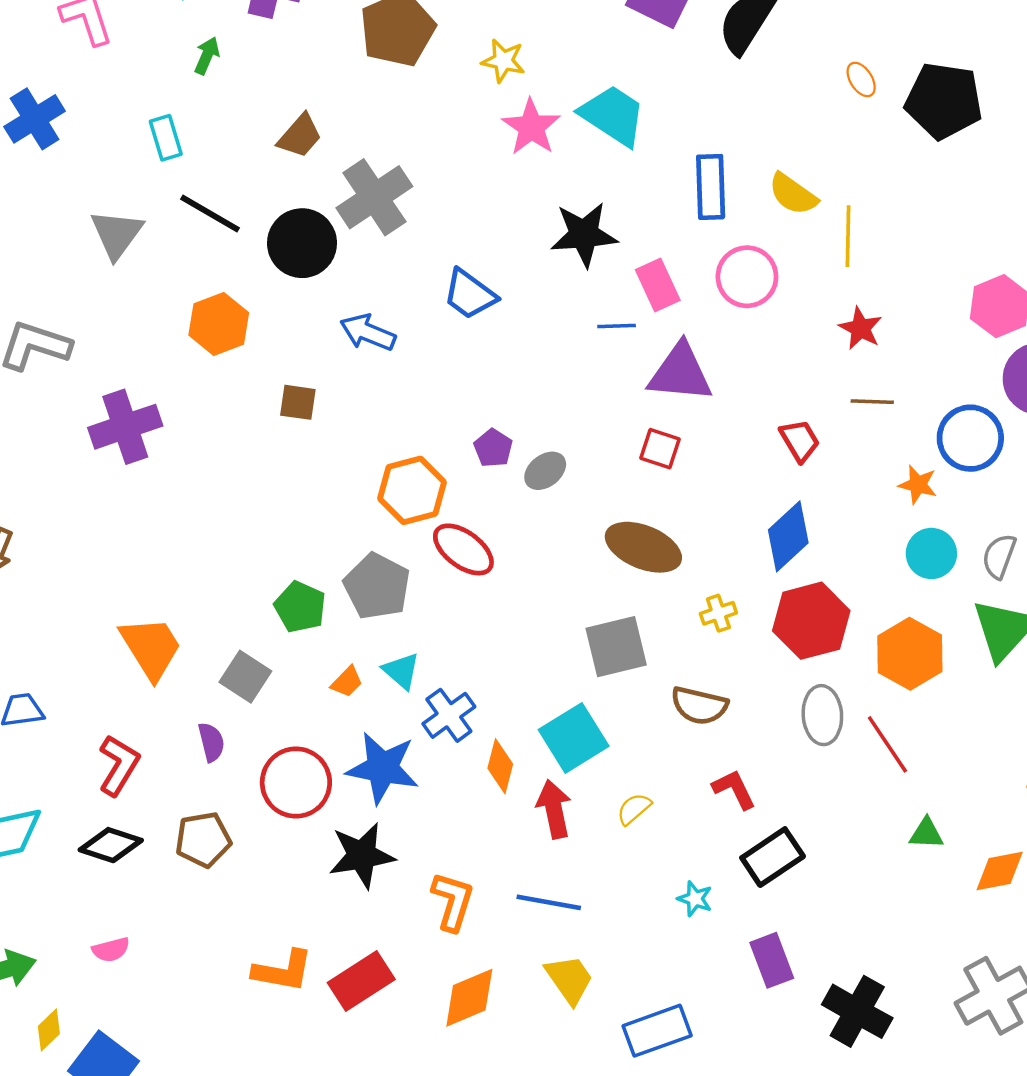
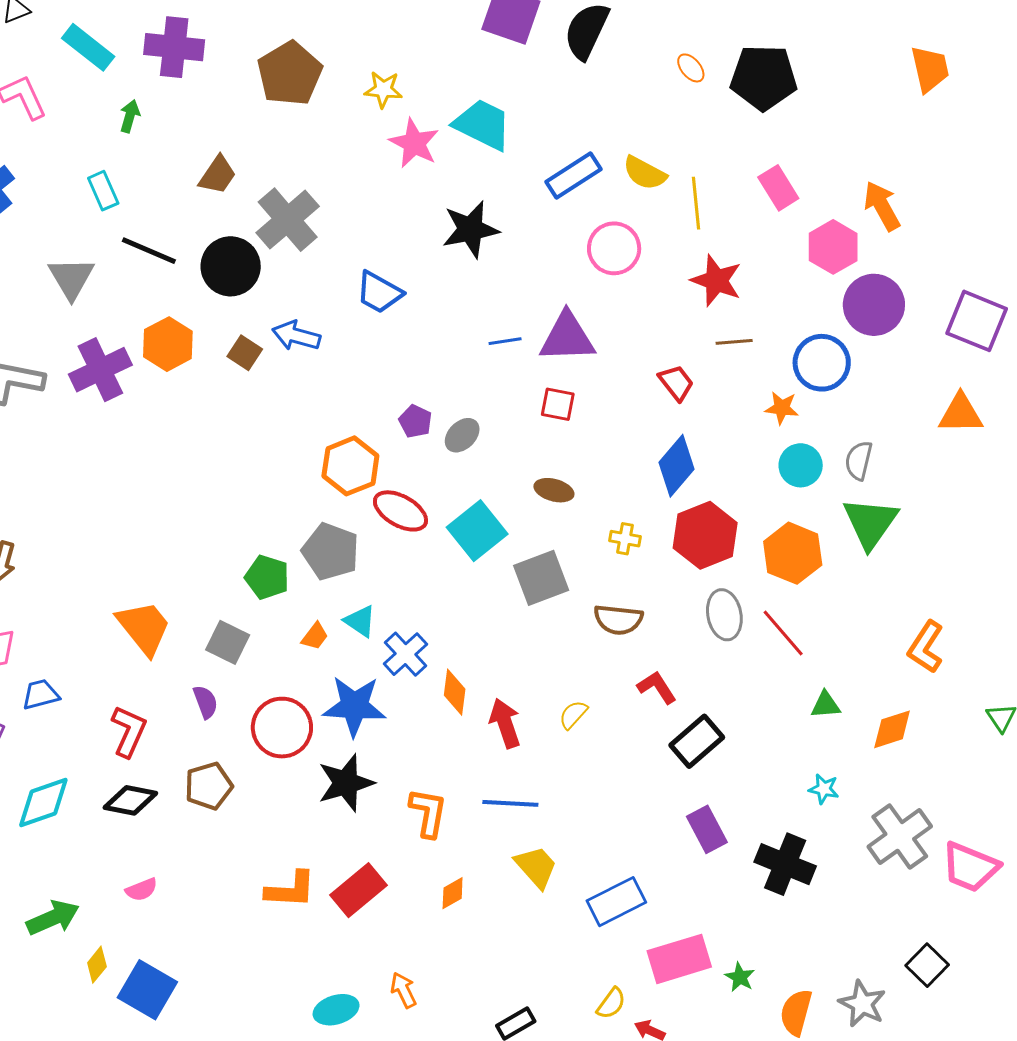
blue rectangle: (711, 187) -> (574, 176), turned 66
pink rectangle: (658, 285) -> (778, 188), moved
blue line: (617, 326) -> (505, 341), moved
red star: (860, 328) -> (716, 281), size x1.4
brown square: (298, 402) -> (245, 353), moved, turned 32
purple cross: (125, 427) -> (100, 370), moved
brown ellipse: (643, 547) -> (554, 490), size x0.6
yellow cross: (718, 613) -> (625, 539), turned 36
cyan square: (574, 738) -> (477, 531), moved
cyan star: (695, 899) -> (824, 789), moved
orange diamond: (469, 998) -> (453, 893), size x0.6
^^^^^^^^^^^^^^^^
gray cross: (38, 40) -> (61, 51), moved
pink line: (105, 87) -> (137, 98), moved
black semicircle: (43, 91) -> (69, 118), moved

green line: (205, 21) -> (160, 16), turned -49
^^^^^^^^^^^^^^^^
**DIRECTIONS**
Looking at the data above, show all lines where the word "star" occurs.

**EXPECTED ANSWER**
red star: (860, 328) -> (716, 281), size x1.4
cyan star: (695, 899) -> (824, 789), moved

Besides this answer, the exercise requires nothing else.